_Job_.
Rewrite the rows from the line that has "yellow circle: moved 2 px right, 5 px up" through the line that has "purple circle: moved 5 px left, 13 px up", with "red circle" changed to "orange circle" and nothing else altered. Leave the pictures out of your answer.
----------
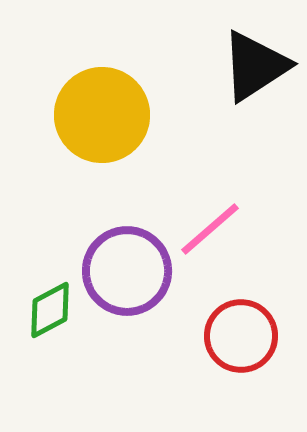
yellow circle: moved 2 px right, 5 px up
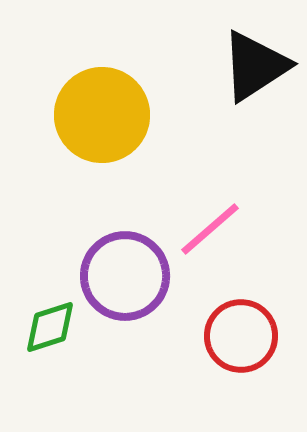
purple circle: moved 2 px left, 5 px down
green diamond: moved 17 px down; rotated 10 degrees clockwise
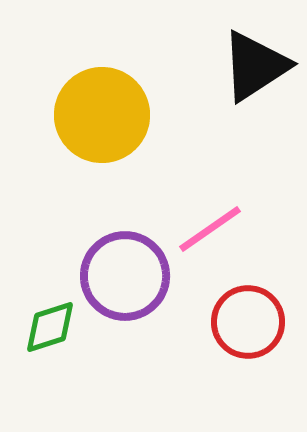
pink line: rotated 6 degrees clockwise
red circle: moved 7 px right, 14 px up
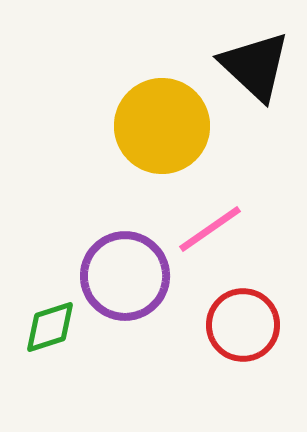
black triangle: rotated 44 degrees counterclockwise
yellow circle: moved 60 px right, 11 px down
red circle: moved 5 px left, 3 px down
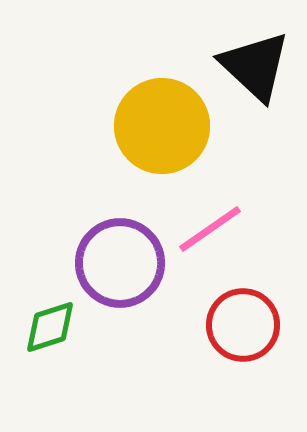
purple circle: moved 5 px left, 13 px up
----------
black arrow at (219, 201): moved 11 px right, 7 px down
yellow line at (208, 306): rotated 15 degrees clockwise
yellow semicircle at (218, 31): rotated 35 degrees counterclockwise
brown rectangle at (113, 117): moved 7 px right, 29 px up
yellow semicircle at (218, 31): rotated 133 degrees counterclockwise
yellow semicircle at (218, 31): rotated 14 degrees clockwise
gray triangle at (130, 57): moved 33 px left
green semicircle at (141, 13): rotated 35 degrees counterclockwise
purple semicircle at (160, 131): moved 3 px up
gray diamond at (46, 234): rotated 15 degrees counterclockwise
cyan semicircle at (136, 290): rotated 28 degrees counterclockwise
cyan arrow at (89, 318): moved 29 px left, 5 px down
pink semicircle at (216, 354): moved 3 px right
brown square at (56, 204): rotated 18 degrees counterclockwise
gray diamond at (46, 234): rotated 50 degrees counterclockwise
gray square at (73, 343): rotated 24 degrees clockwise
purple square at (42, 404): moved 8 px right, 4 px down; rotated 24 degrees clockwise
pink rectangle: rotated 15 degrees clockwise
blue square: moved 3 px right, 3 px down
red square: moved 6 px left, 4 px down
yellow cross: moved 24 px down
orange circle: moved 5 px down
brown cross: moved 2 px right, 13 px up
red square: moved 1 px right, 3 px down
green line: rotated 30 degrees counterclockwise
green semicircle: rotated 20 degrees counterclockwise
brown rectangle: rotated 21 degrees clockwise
----------
_Solution_.
yellow circle: moved 2 px right, 5 px up
purple circle: moved 2 px left, 5 px down
green diamond: moved 17 px down; rotated 10 degrees clockwise
pink line: rotated 6 degrees clockwise
orange circle: moved 7 px right, 14 px up
black triangle: rotated 44 degrees counterclockwise
yellow circle: moved 60 px right, 11 px down
orange circle: moved 5 px left, 3 px down
purple circle: moved 5 px left, 13 px up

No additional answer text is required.